------ Provided material ------

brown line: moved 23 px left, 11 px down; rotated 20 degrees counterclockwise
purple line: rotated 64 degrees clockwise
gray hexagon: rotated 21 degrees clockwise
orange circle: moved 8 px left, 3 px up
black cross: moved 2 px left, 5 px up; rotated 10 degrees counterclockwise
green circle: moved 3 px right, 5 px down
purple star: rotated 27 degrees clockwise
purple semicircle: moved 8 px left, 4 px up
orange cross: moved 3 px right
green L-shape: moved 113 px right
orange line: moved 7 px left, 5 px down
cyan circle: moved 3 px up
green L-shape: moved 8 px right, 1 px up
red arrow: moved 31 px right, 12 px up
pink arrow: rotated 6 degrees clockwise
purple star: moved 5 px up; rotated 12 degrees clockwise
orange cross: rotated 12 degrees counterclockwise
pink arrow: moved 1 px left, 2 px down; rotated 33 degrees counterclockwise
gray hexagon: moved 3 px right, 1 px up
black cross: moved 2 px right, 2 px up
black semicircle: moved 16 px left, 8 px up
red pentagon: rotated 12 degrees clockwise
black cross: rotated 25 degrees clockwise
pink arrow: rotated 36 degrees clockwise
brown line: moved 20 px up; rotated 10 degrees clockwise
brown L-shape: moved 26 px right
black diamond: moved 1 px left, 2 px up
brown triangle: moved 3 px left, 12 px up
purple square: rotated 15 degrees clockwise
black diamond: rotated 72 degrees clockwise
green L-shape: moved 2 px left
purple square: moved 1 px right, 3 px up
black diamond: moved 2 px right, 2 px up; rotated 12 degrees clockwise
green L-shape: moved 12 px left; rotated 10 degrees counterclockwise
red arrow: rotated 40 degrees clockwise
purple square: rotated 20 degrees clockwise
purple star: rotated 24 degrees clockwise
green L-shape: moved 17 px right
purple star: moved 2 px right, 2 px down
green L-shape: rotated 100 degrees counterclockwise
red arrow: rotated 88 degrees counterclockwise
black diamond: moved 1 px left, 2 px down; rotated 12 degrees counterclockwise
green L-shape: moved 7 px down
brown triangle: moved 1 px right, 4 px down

------

Reproduce all 44 lines above word for word, in their original order.

◆ **Full output**
brown line: moved 23 px left, 11 px down; rotated 20 degrees counterclockwise
purple line: rotated 64 degrees clockwise
gray hexagon: rotated 21 degrees clockwise
orange circle: moved 8 px left, 3 px up
black cross: moved 2 px left, 5 px up; rotated 10 degrees counterclockwise
green circle: moved 3 px right, 5 px down
purple star: rotated 27 degrees clockwise
purple semicircle: moved 8 px left, 4 px up
orange cross: moved 3 px right
green L-shape: moved 113 px right
orange line: moved 7 px left, 5 px down
cyan circle: moved 3 px up
green L-shape: moved 8 px right, 1 px up
red arrow: moved 31 px right, 12 px up
pink arrow: rotated 6 degrees clockwise
purple star: moved 5 px up; rotated 12 degrees clockwise
orange cross: rotated 12 degrees counterclockwise
pink arrow: moved 1 px left, 2 px down; rotated 33 degrees counterclockwise
gray hexagon: moved 3 px right, 1 px up
black cross: moved 2 px right, 2 px up
black semicircle: moved 16 px left, 8 px up
red pentagon: rotated 12 degrees clockwise
black cross: rotated 25 degrees clockwise
pink arrow: rotated 36 degrees clockwise
brown line: moved 20 px up; rotated 10 degrees clockwise
brown L-shape: moved 26 px right
black diamond: moved 1 px left, 2 px up
brown triangle: moved 3 px left, 12 px up
purple square: rotated 15 degrees clockwise
black diamond: rotated 72 degrees clockwise
green L-shape: moved 2 px left
purple square: moved 1 px right, 3 px up
black diamond: moved 2 px right, 2 px up; rotated 12 degrees clockwise
green L-shape: moved 12 px left; rotated 10 degrees counterclockwise
red arrow: rotated 40 degrees clockwise
purple square: rotated 20 degrees clockwise
purple star: rotated 24 degrees clockwise
green L-shape: moved 17 px right
purple star: moved 2 px right, 2 px down
green L-shape: rotated 100 degrees counterclockwise
red arrow: rotated 88 degrees counterclockwise
black diamond: moved 1 px left, 2 px down; rotated 12 degrees counterclockwise
green L-shape: moved 7 px down
brown triangle: moved 1 px right, 4 px down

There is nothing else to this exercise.